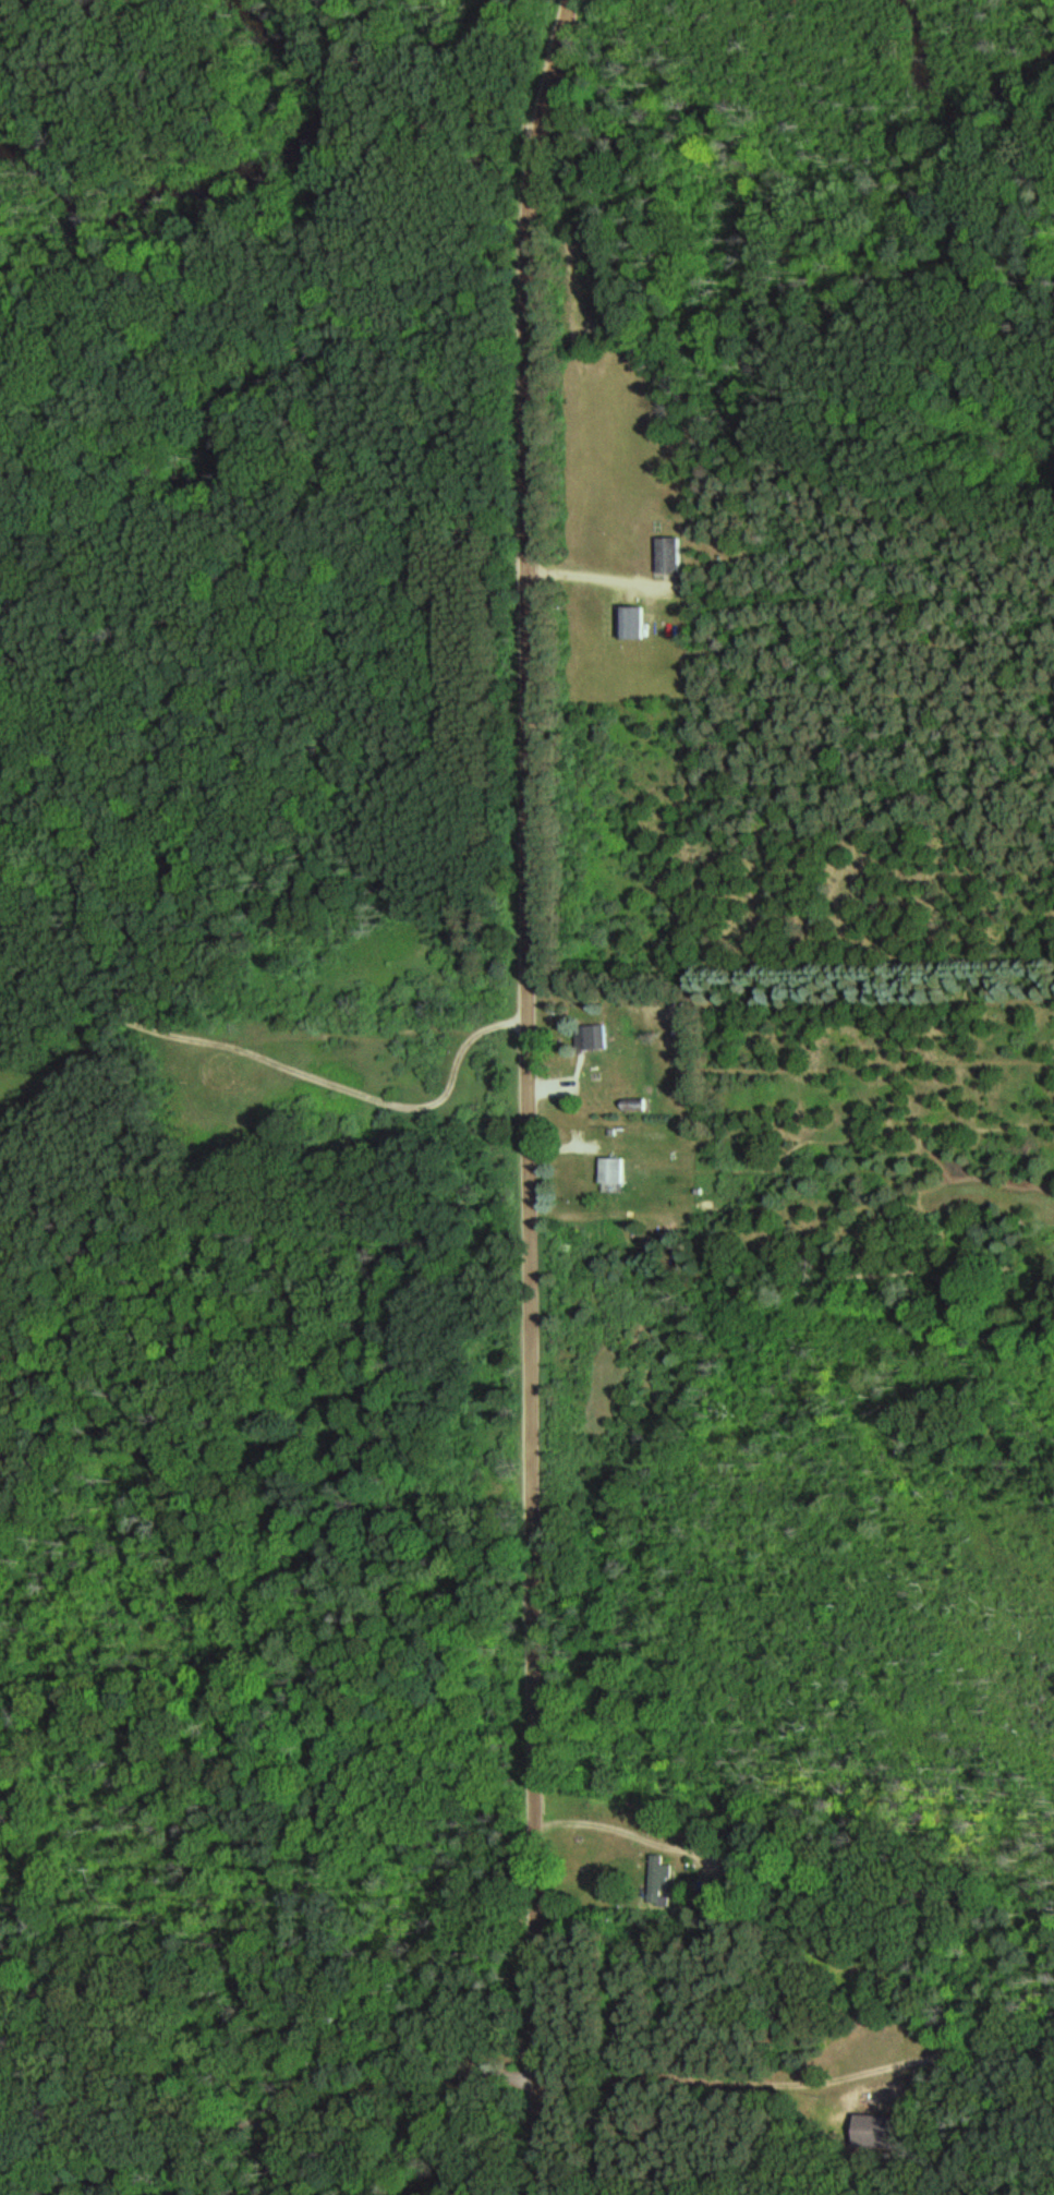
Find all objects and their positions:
building: (667, 556)
road: (585, 577)
building: (631, 623)
road: (523, 964)
road: (261, 1028)
building: (599, 1038)
building: (617, 1170)
road: (593, 1822)
building: (661, 1872)
road: (533, 2065)
road: (795, 2081)
building: (871, 2131)
road: (312, 2143)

★ ★ ★

§ Instructions to follow:
Scan the entries above for the word "building" and collect each line holding it.

§ Result of this task:
building: (667, 556)
building: (631, 623)
building: (599, 1038)
building: (617, 1170)
building: (661, 1872)
building: (871, 2131)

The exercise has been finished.